● BRIEF: Go through the data and copy every line exactly, but not the images.

● DATASET RECORDS:

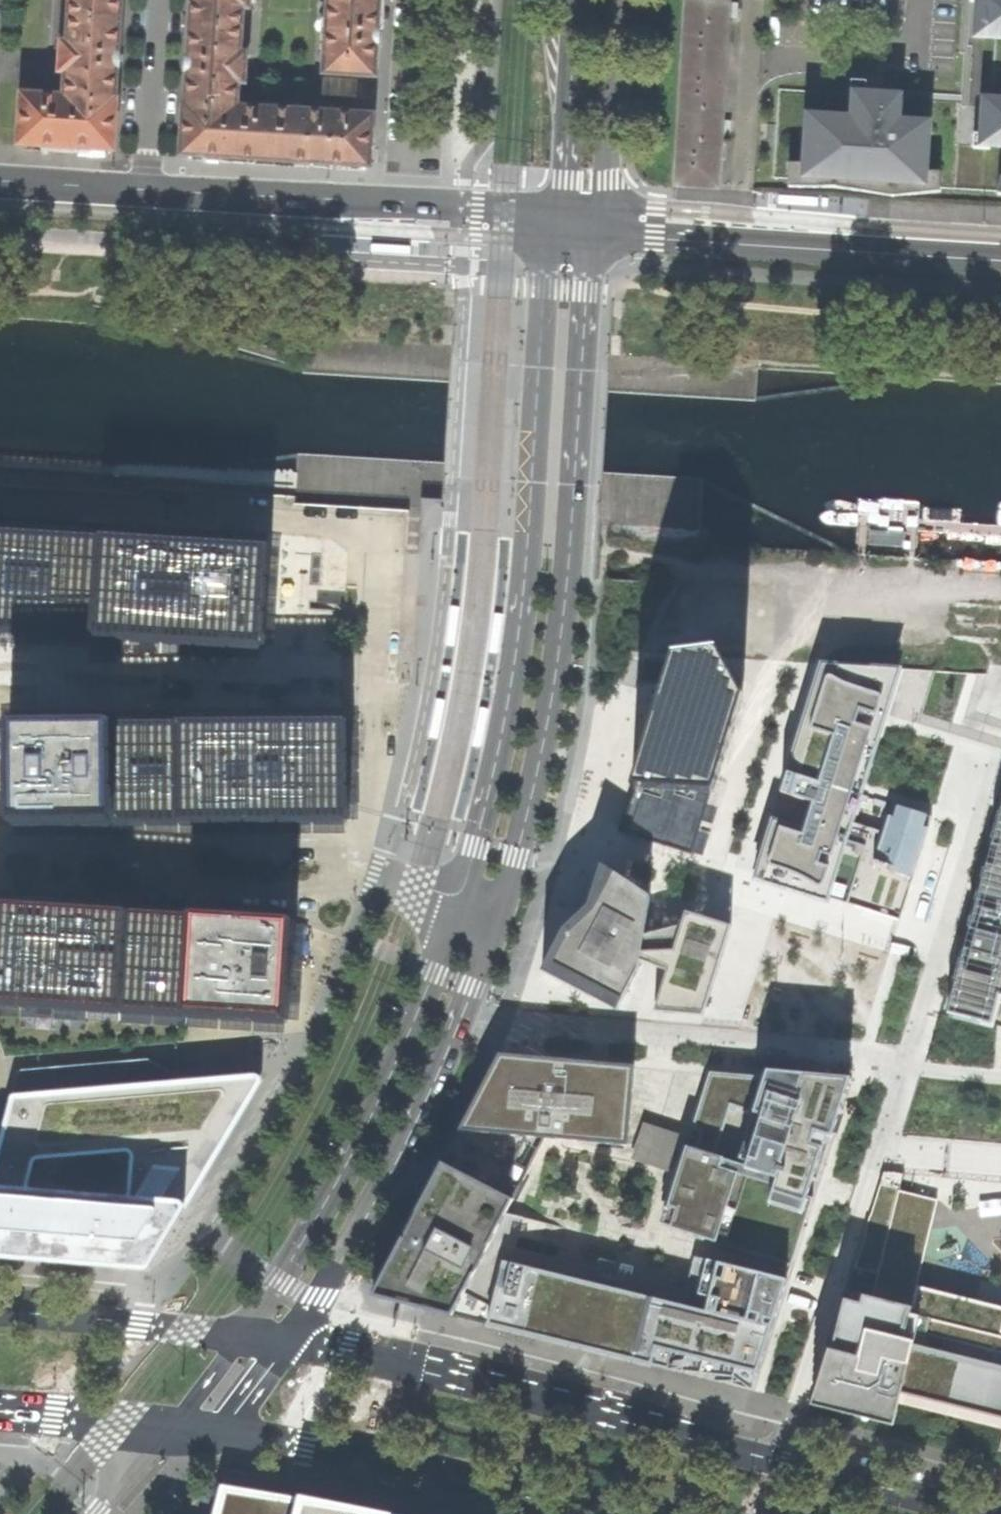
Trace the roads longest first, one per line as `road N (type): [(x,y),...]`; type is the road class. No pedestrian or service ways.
road 1 (secondary): [(461,1024),(546,753),(572,568),(600,231)]
road 2 (secondary): [(554,228),(522,634),(510,718),(464,899)]
road 3 (residential): [(359,872),(319,852),(280,847),(80,841),(62,861),(75,882),(316,884)]
road 4 (primary): [(781,1465),(404,1367),(289,1347)]
road 5 (secondary): [(464,899),(360,1152),(243,1337)]
road 6 (residential): [(461,1024),(907,1060)]
road 7 (residential): [(907,1060),(781,1465)]
road 8 (secondary): [(148,199),(554,228)]
road 9 (secondary): [(600,231),(1000,254)]
road 10 (primary): [(228,1431),(588,1513)]
road 11 (secondary): [(289,1347),(395,1171),(461,1024)]
road 12 (residential): [(907,1060),(1000,740)]
road 13 (primary): [(243,1337),(0,1312)]
road 14 (tertiary): [(600,231),(619,0)]
road 15 (tertiary): [(569,0),(554,228)]
road 16 (primary): [(976,1513),(781,1465)]
road 17 (residential): [(148,199),(160,0)]
road 18 (primary): [(0,1404),(178,1424)]
road 19 (residential): [(394,169),(405,0)]
road 20 (secondary): [(0,190),(148,199)]
road 21 (secondary): [(178,1424),(97,1513)]

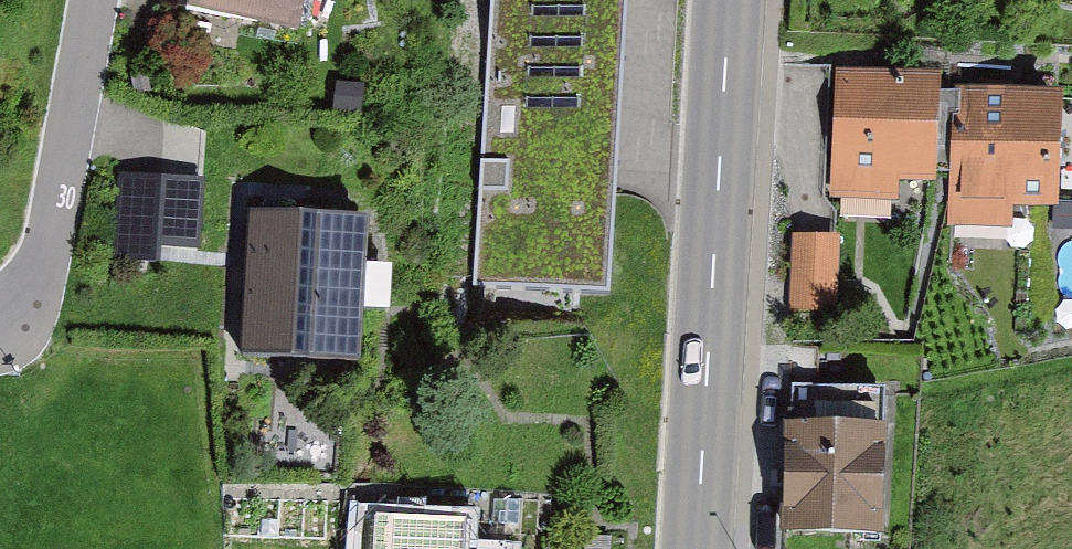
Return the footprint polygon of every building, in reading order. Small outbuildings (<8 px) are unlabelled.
[(186,6),(297,25),(301,0),(187,0),(186,6)] [(475,281),(611,288),(624,0),(488,0),(475,281)] [(1071,9),(1071,0),(1022,0),(1071,9)] [(940,69),(835,66),(830,195),(897,197),(897,179),(937,180),(938,170),(947,170),(950,90),(939,90),(940,69)] [(363,81),(336,79),(334,109),(361,111),(363,81)] [(1063,86),(950,82),(950,90),(947,170),(945,225),(1014,227),(1015,203),(1044,203),(1071,204),(1071,100),(1062,99),(1063,86)] [(141,171),(124,170),(116,257),(158,261),(160,243),(200,246),(206,177),(141,171)] [(1044,203),(1057,315),(1071,315),(1071,204),(1044,203)] [(363,209),(248,206),(246,261),(244,352),(359,355),(363,209)] [(839,234),(794,232),(790,308),(836,310),(839,234)] [(791,382),(791,419),(883,421),(884,384),(791,382)] [(782,528),(885,531),(888,421),(883,421),(791,419),(785,419),(782,528)] [(375,522),(373,548),(471,548),(472,527),(375,522)] [(552,537),(551,548),(612,548),(613,540),(552,537)]
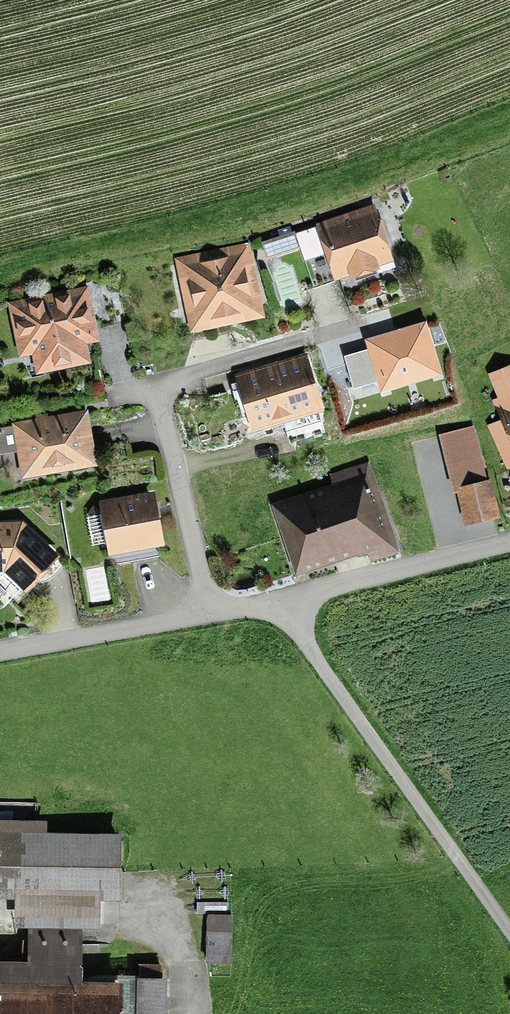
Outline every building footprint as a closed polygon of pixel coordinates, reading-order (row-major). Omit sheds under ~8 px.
[(334,277),(335,278),(350,274),(350,275),(354,274),(355,279),(396,266),(375,201),(316,221),(316,224),(296,231),(295,228),(292,229),(290,224),(276,229),(278,234),(262,240),(268,257),(276,254),(279,264),(304,256),(313,284),(334,277)] [(175,256),(190,330),(265,315),(250,240),(175,256)] [(92,361),(87,340),(100,338),(89,283),(7,299),(19,355),(32,353),(36,372),(92,361)] [(378,395),(448,375),(430,314),(363,333),(369,354),(347,361),(354,387),(374,381),(378,395)] [(308,351),(235,371),(252,430),(264,427),(266,434),(322,418),(320,411),(324,410),(308,351)] [(488,372),(498,395),(492,398),(501,417),(487,423),(506,467),(509,465),(509,363),(488,372)] [(98,463),(88,407),(12,420),(13,423),(0,425),(0,452),(17,450),(22,477),(98,463)] [(464,523),(500,515),(491,476),(487,477),(475,423),(439,431),(452,491),(456,490),(464,523)] [(333,482),(272,502),(295,573),(357,553),(357,556),(372,551),(375,559),(399,551),(370,459),(330,472),(333,482)] [(163,544),(165,543),(155,488),(99,498),(101,511),(86,514),(92,544),(107,541),(109,553),(115,552),(118,564),(165,555),(163,544)] [(34,581),(60,554),(23,519),(0,519),(0,570),(3,570),(0,574),(0,600),(4,604),(12,596),(17,602),(36,582),(34,581)] [(121,898),(122,830),(47,829),(47,818),(0,817),(0,896),(15,896),(14,925),(28,925),(83,926),(100,926),(101,897),(121,898)] [(207,912),(206,961),(232,962),(233,913),(207,912)] [(163,962),(138,961),(138,973),(96,972),(96,977),(82,977),(83,926),(28,925),(27,958),(0,957),(0,1013),(166,1013),(167,974),(163,974),(163,962)]
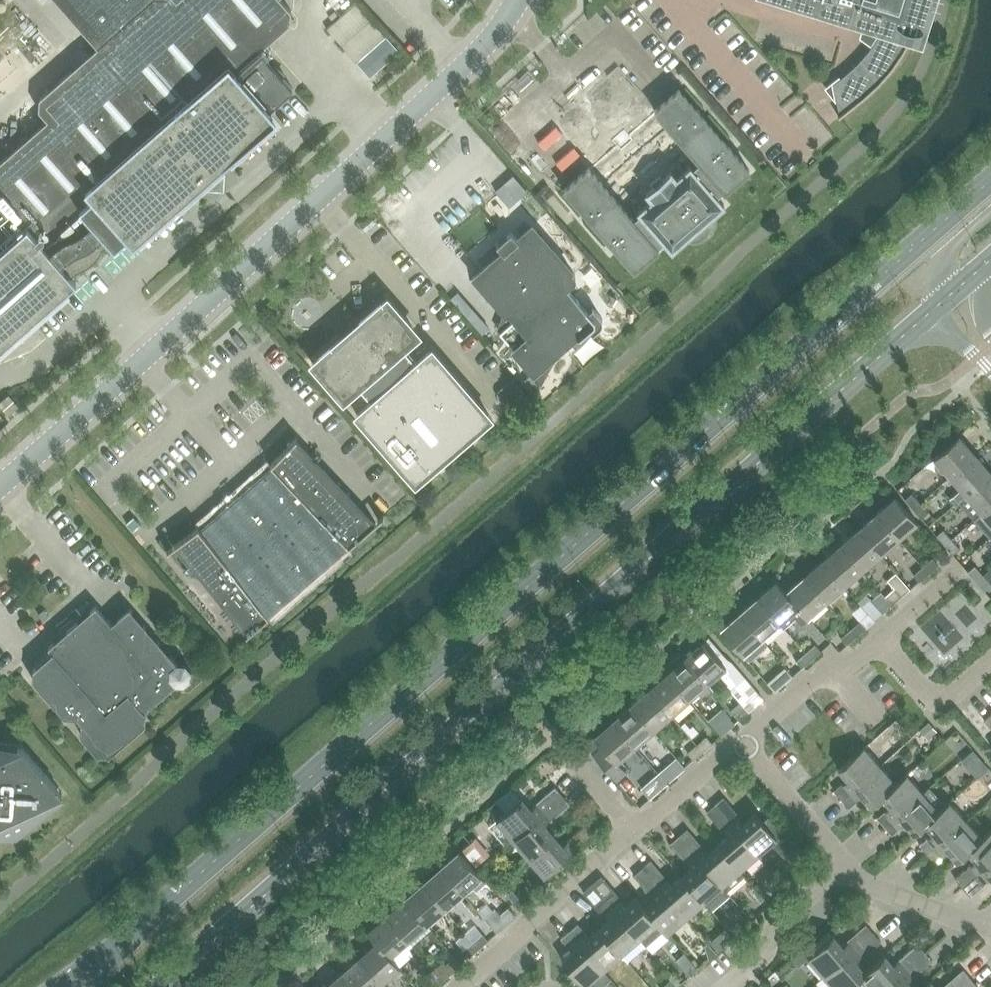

● RESPONSE TO THIS TASK:
Trace the roads longest first, one per line as `road N (type): [(x,y),...]`; type is the road class. No pedestrian or service ways.
road 1 (secondary): [(461,1024),(546,753),(572,568),(600,231)]
road 2 (secondary): [(554,228),(522,634),(510,718),(464,899)]
road 3 (residential): [(359,872),(319,852),(280,847),(80,841),(62,861),(75,882),(316,884)]
road 4 (primary): [(781,1465),(404,1367),(289,1347)]
road 5 (secondary): [(464,899),(360,1152),(243,1337)]
road 6 (residential): [(461,1024),(907,1060)]
road 7 (residential): [(907,1060),(781,1465)]
road 8 (secondary): [(148,199),(554,228)]
road 9 (secondary): [(600,231),(1000,254)]
road 10 (primary): [(228,1431),(588,1513)]
road 11 (secondary): [(289,1347),(395,1171),(461,1024)]
road 12 (residential): [(907,1060),(1000,740)]
road 13 (primary): [(243,1337),(0,1312)]
road 14 (tertiary): [(600,231),(619,0)]
road 15 (tertiary): [(569,0),(554,228)]
road 16 (primary): [(976,1513),(781,1465)]
road 17 (residential): [(148,199),(160,0)]
road 18 (primary): [(0,1404),(178,1424)]
road 19 (residential): [(394,169),(405,0)]
road 20 (secondary): [(0,190),(148,199)]
road 21 (secondary): [(178,1424),(97,1513)]

Return the footprint polygon of every building, in reading order. Small outbuildings (<8 px) are unlabelled.
[(186,6),(297,25),(301,0),(187,0),(186,6)] [(475,281),(611,288),(624,0),(488,0),(475,281)] [(1071,9),(1071,0),(1022,0),(1071,9)] [(940,69),(835,66),(830,195),(897,197),(897,179),(937,180),(938,170),(947,170),(950,90),(939,90),(940,69)] [(363,81),(336,79),(334,109),(361,111),(363,81)] [(1063,86),(950,82),(950,90),(947,170),(945,225),(1014,227),(1015,203),(1044,203),(1071,204),(1071,100),(1062,99),(1063,86)] [(141,171),(124,170),(116,257),(158,261),(160,243),(200,246),(206,177),(141,171)] [(1044,203),(1057,315),(1071,315),(1071,204),(1044,203)] [(363,209),(248,206),(246,261),(244,352),(359,355),(363,209)] [(839,234),(794,232),(790,308),(836,310),(839,234)] [(791,382),(791,419),(883,421),(884,384),(791,382)] [(782,528),(885,531),(888,421),(883,421),(791,419),(785,419),(782,528)] [(375,522),(373,548),(471,548),(472,527),(375,522)] [(552,537),(551,548),(612,548),(613,540),(552,537)]
Outline every building footprint as a closed polygon of pixel coordinates, reading-order (row-major). Omit sheds under ~8 px.
[(334,277),(335,278),(350,274),(350,275),(354,274),(355,279),(396,266),(375,201),(316,221),(316,224),(296,231),(295,228),(292,229),(290,224),(276,229),(278,234),(262,240),(268,257),(276,254),(279,264),(304,256),(313,284),(334,277)] [(175,256),(190,330),(265,315),(250,240),(175,256)] [(92,361),(87,340),(100,338),(89,283),(7,299),(19,355),(32,353),(36,372),(92,361)] [(378,395),(448,375),(430,314),(363,333),(369,354),(347,361),(354,387),(374,381),(378,395)] [(308,351),(235,371),(252,430),(264,427),(266,434),(322,418),(320,411),(324,410),(308,351)] [(488,372),(498,395),(492,398),(501,417),(487,423),(506,467),(509,465),(509,363),(488,372)] [(98,463),(88,407),(12,420),(13,423),(0,425),(0,452),(17,450),(22,477),(98,463)] [(464,523),(500,515),(491,476),(487,477),(475,423),(439,431),(452,491),(456,490),(464,523)] [(333,482),(272,502),(295,573),(357,553),(357,556),(372,551),(375,559),(399,551),(370,459),(330,472),(333,482)] [(163,544),(165,543),(155,488),(99,498),(101,511),(86,514),(92,544),(107,541),(109,553),(115,552),(118,564),(165,555),(163,544)] [(34,581),(60,554),(23,519),(0,519),(0,570),(3,570),(0,574),(0,600),(4,604),(12,596),(17,602),(36,582),(34,581)] [(121,898),(122,830),(47,829),(47,818),(0,817),(0,896),(15,896),(14,925),(28,925),(83,926),(100,926),(101,897),(121,898)] [(207,912),(206,961),(232,962),(233,913),(207,912)] [(163,962),(138,961),(138,973),(96,972),(96,977),(82,977),(83,926),(28,925),(27,958),(0,957),(0,1013),(166,1013),(167,974),(163,974),(163,962)]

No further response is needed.